Activity —
Every line of the listing should be transcribed exactly, with nothing left out.
########################################
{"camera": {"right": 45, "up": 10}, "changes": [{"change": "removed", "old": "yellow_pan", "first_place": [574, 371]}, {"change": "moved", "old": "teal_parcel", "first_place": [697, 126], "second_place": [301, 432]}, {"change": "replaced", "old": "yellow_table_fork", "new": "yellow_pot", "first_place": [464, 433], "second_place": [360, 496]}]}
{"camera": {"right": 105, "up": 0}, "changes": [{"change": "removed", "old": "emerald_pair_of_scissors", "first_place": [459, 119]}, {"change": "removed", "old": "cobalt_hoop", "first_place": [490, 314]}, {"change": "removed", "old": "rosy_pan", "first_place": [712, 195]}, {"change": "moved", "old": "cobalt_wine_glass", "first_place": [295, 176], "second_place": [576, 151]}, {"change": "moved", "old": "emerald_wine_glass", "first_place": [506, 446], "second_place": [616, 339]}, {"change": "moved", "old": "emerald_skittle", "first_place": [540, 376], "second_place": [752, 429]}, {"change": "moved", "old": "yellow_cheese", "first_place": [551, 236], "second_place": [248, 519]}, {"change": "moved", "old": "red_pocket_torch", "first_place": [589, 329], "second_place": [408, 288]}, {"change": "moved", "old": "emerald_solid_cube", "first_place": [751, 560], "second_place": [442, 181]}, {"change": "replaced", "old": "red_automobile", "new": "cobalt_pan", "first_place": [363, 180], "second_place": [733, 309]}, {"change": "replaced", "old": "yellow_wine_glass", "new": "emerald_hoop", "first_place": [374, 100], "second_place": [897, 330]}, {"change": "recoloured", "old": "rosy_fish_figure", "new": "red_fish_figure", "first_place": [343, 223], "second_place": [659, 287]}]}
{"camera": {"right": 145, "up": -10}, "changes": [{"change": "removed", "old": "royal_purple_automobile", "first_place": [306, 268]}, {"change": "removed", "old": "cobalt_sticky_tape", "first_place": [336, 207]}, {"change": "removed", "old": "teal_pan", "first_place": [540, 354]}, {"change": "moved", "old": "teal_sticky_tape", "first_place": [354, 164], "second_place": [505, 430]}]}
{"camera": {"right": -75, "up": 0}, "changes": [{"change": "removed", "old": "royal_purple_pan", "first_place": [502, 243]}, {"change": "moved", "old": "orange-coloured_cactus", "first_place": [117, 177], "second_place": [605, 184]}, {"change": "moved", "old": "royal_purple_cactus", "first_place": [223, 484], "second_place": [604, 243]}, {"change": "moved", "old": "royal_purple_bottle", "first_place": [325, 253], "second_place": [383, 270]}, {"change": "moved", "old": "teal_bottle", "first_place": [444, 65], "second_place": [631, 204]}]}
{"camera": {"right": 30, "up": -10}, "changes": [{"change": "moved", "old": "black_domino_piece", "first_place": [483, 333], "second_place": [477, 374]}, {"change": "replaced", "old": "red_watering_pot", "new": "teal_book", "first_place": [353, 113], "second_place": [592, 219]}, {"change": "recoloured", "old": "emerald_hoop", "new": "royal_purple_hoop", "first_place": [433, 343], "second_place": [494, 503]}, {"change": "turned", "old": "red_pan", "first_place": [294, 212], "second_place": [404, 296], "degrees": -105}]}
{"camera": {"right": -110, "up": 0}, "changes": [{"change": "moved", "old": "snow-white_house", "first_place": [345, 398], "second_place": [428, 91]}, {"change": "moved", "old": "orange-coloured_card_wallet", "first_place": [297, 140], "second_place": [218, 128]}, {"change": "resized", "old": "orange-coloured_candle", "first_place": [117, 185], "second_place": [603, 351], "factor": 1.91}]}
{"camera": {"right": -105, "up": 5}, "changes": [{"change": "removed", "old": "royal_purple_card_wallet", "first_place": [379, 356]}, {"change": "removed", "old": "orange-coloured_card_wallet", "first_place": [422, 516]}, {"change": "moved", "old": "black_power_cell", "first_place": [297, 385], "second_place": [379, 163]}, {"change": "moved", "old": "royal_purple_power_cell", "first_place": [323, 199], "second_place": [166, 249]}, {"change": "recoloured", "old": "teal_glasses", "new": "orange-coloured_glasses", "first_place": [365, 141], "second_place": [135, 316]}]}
########################################
Solution to this exercise —
{"camera": {"right": 45, "up": 10}, "changes": [{"change": "removed", "old": "yellow_pan", "first_place": [574, 371]}, {"change": "moved", "old": "teal_parcel", "first_place": [697, 126], "second_place": [301, 432]}, {"change": "replaced", "old": "yellow_table_fork", "new": "yellow_pot", "first_place": [464, 433], "second_place": [360, 496]}]}
{"camera": {"right": 105, "up": 0}, "changes": [{"change": "removed", "old": "emerald_pair_of_scissors", "first_place": [459, 119]}, {"change": "removed", "old": "cobalt_hoop", "first_place": [490, 314]}, {"change": "removed", "old": "rosy_pan", "first_place": [712, 195]}, {"change": "moved", "old": "cobalt_wine_glass", "first_place": [295, 176], "second_place": [576, 151]}, {"change": "moved", "old": "emerald_wine_glass", "first_place": [506, 446], "second_place": [616, 339]}, {"change": "moved", "old": "emerald_skittle", "first_place": [540, 376], "second_place": [752, 429]}, {"change": "moved", "old": "yellow_cheese", "first_place": [551, 236], "second_place": [248, 519]}, {"change": "moved", "old": "red_pocket_torch", "first_place": [589, 329], "second_place": [408, 288]}, {"change": "moved", "old": "emerald_solid_cube", "first_place": [751, 560], "second_place": [442, 181]}, {"change": "replaced", "old": "red_automobile", "new": "cobalt_pan", "first_place": [363, 180], "second_place": [733, 309]}, {"change": "replaced", "old": "yellow_wine_glass", "new": "emerald_hoop", "first_place": [374, 100], "second_place": [897, 330]}, {"change": "recoloured", "old": "rosy_fish_figure", "new": "red_fish_figure", "first_place": [343, 223], "second_place": [659, 287]}]}
{"camera": {"right": 145, "up": -10}, "changes": [{"change": "removed", "old": "royal_purple_automobile", "first_place": [306, 268]}, {"change": "removed", "old": "cobalt_sticky_tape", "first_place": [336, 207]}, {"change": "removed", "old": "teal_pan", "first_place": [540, 354]}, {"change": "moved", "old": "teal_sticky_tape", "first_place": [354, 164], "second_place": [505, 430]}]}
{"camera": {"right": -75, "up": 0}, "changes": [{"change": "removed", "old": "royal_purple_pan", "first_place": [502, 243]}, {"change": "moved", "old": "orange-coloured_cactus", "first_place": [117, 177], "second_place": [605, 184]}, {"change": "moved", "old": "royal_purple_cactus", "first_place": [223, 484], "second_place": [604, 243]}, {"change": "moved", "old": "royal_purple_bottle", "first_place": [325, 253], "second_place": [383, 270]}, {"change": "moved", "old": "teal_bottle", "first_place": [444, 65], "second_place": [631, 204]}]}
{"camera": {"right": 30, "up": -10}, "changes": [{"change": "moved", "old": "black_domino_piece", "first_place": [483, 333], "second_place": [477, 374]}, {"change": "replaced", "old": "red_watering_pot", "new": "teal_book", "first_place": [353, 113], "second_place": [592, 219]}, {"change": "recoloured", "old": "emerald_hoop", "new": "royal_purple_hoop", "first_place": [433, 343], "second_place": [494, 503]}, {"change": "turned", "old": "red_pan", "first_place": [294, 212], "second_place": [404, 296], "degrees": -105}]}
{"camera": {"right": -110, "up": 0}, "changes": [{"change": "moved", "old": "snow-white_house", "first_place": [345, 398], "second_place": [428, 91]}, {"change": "moved", "old": "orange-coloured_card_wallet", "first_place": [297, 140], "second_place": [218, 128]}, {"change": "resized", "old": "orange-coloured_candle", "first_place": [117, 185], "second_place": [603, 351], "factor": 1.91}]}
{"camera": {"right": -105, "up": 5}, "changes": [{"change": "removed", "old": "royal_purple_card_wallet", "first_place": [379, 356]}, {"change": "removed", "old": "orange-coloured_card_wallet", "first_place": [422, 516]}, {"change": "moved", "old": "black_power_cell", "first_place": [297, 385], "second_place": [379, 163]}, {"change": "moved", "old": "royal_purple_power_cell", "first_place": [323, 199], "second_place": [166, 249]}, {"change": "recoloured", "old": "teal_glasses", "new": "orange-coloured_glasses", "first_place": [365, 141], "second_place": [135, 316]}]}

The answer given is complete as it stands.